• **TASK MATERIAL**:
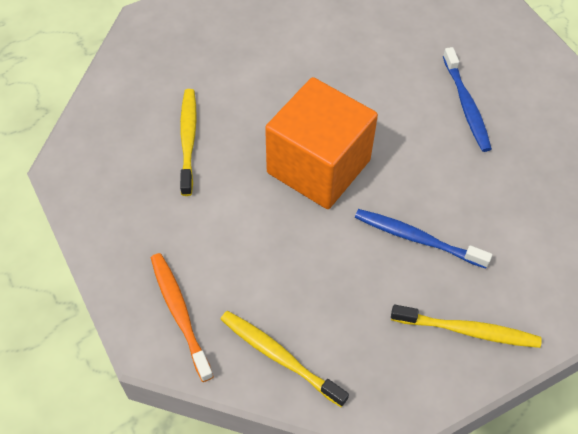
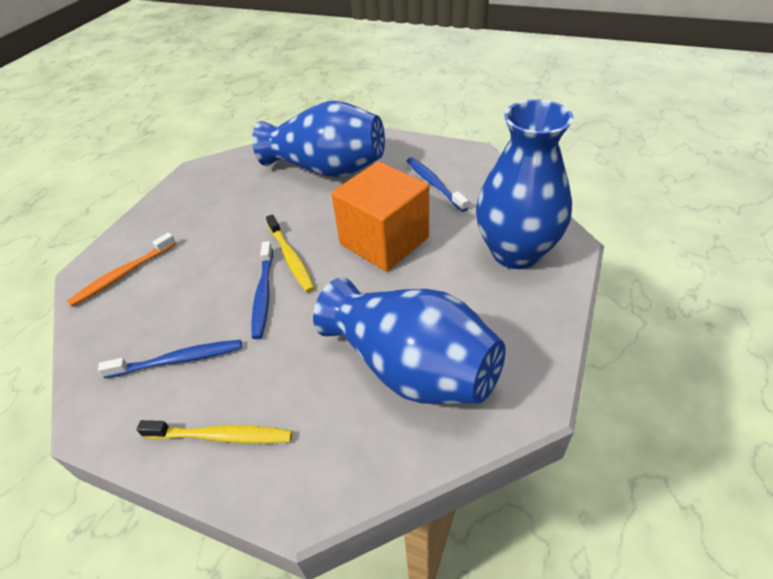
blue toothbrush: 2 -> 3
blue vase: 0 -> 3
yellow toothbrush: 3 -> 2

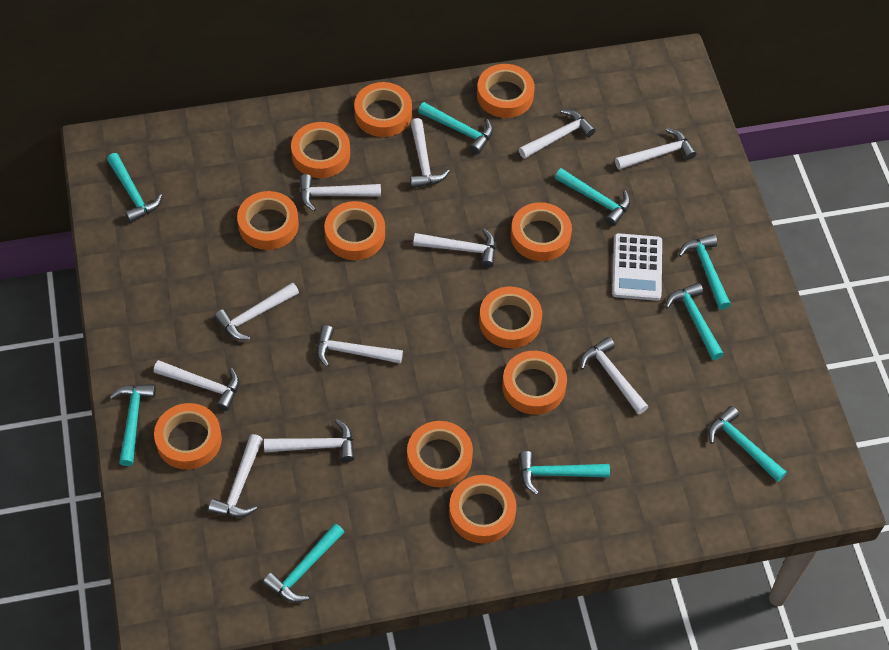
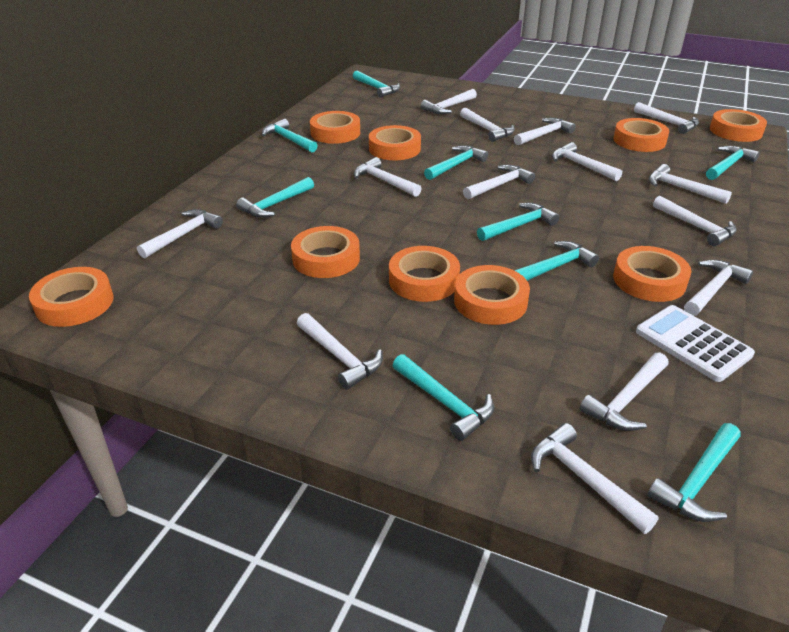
orange tape: 11 -> 9
white hammer: 11 -> 14

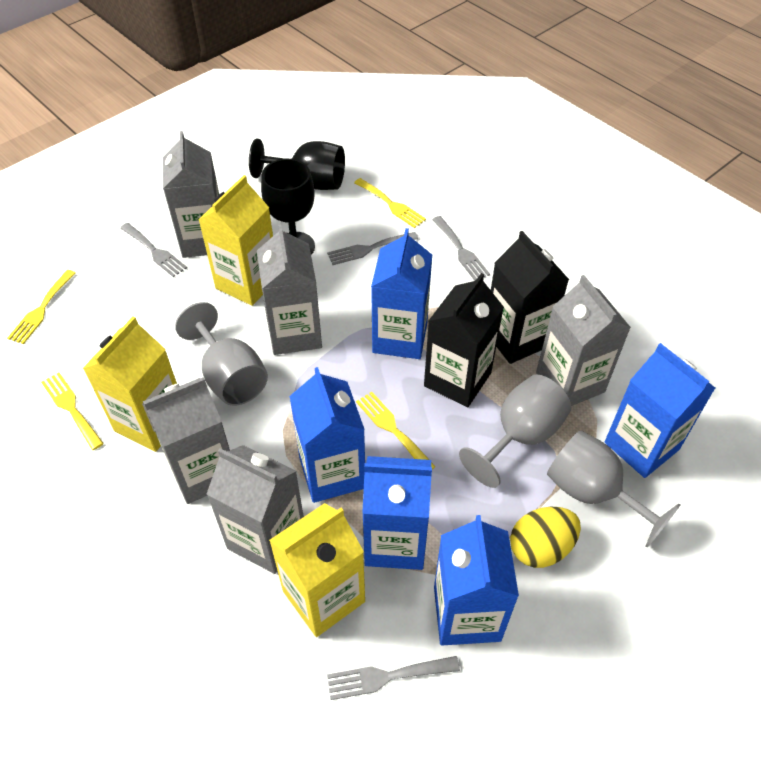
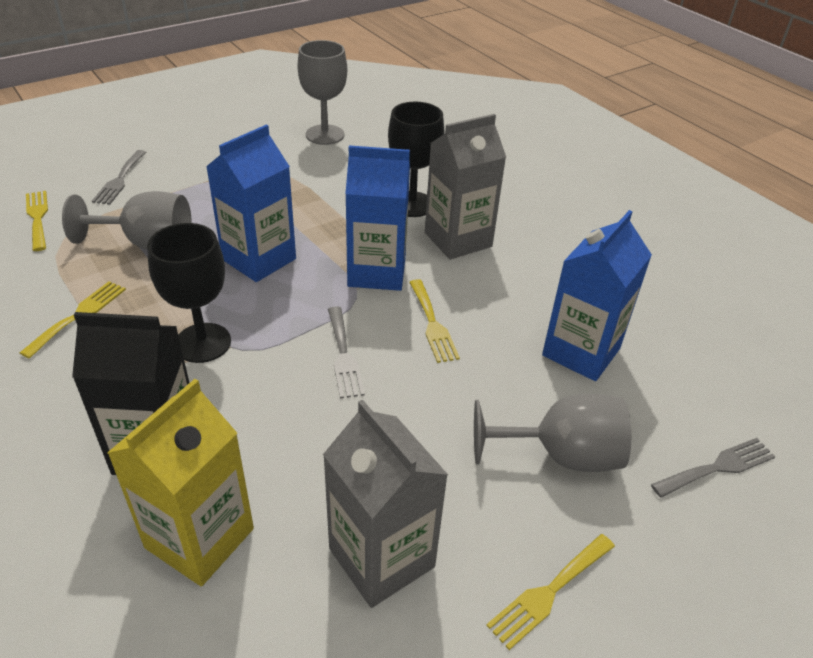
black carton: 2 -> 1
blue carton: 5 -> 3
grey carton: 5 -> 2
grey fork: 4 -> 3
yellow carton: 3 -> 1
yellow egg: 1 -> 0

• **PROBLEM REQUIREMENTS**:
Looking at the listing above, which lines hold "yellow"? Copy every such line.

• **ANSWER SPACE**:
yellow toothbrush: 3 -> 2
yellow carton: 3 -> 1
yellow egg: 1 -> 0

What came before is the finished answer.